▶ [Assignment] Scan the listing and copy each line where the word "none" is present.

▶ [Entries provided]
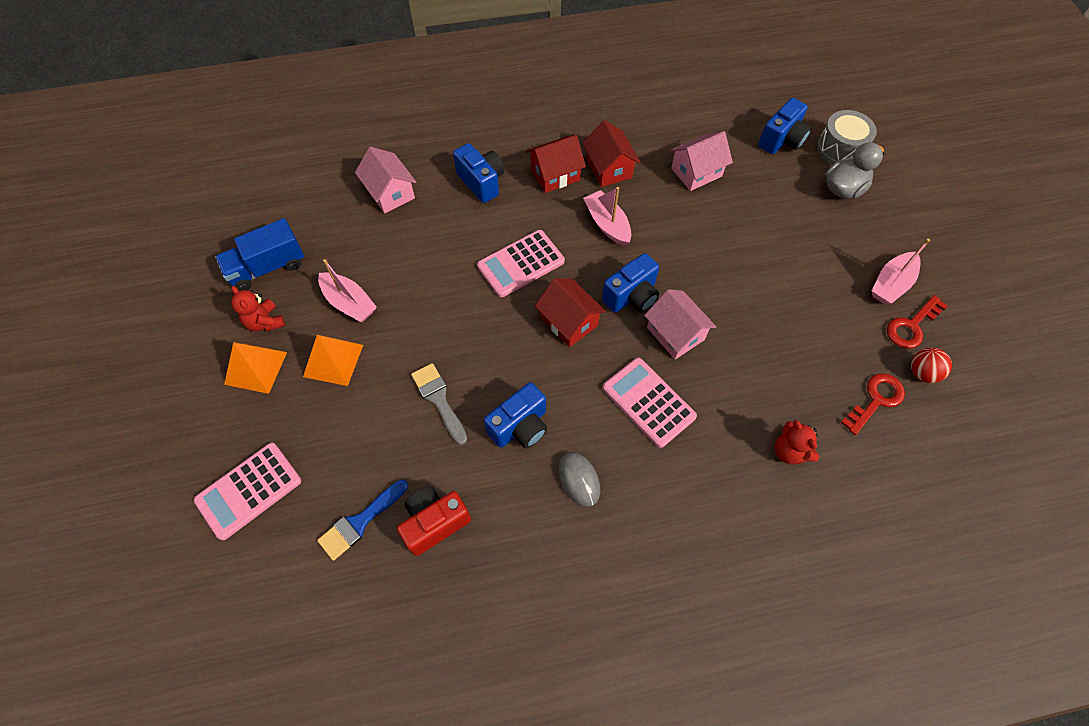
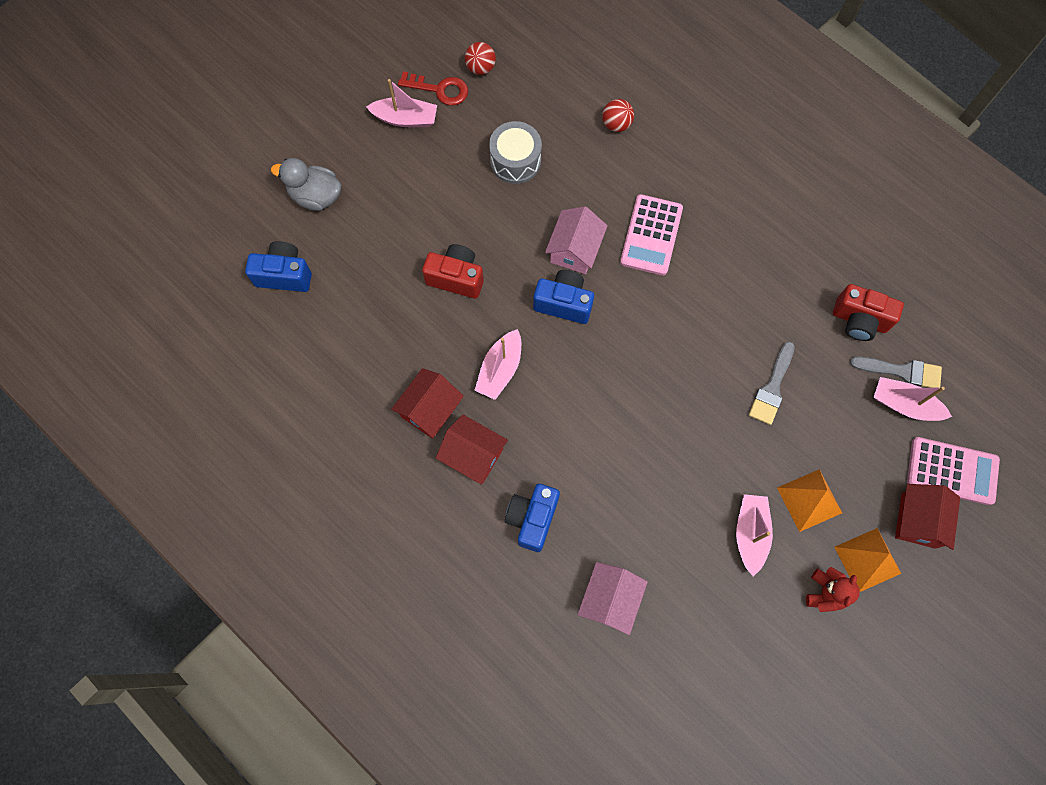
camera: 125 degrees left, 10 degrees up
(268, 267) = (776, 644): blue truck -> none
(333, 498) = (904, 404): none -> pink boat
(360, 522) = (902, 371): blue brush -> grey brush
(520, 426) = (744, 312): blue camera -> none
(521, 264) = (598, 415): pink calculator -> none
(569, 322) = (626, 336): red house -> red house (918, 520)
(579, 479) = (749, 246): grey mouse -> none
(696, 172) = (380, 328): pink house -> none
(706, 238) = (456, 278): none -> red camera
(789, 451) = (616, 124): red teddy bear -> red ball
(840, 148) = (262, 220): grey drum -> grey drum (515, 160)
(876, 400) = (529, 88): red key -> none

▶ [Exercise answer]
(268, 267) = (776, 644): blue truck -> none
(333, 498) = (904, 404): none -> pink boat
(520, 426) = (744, 312): blue camera -> none
(521, 264) = (598, 415): pink calculator -> none
(579, 479) = (749, 246): grey mouse -> none
(696, 172) = (380, 328): pink house -> none
(706, 238) = (456, 278): none -> red camera
(876, 400) = (529, 88): red key -> none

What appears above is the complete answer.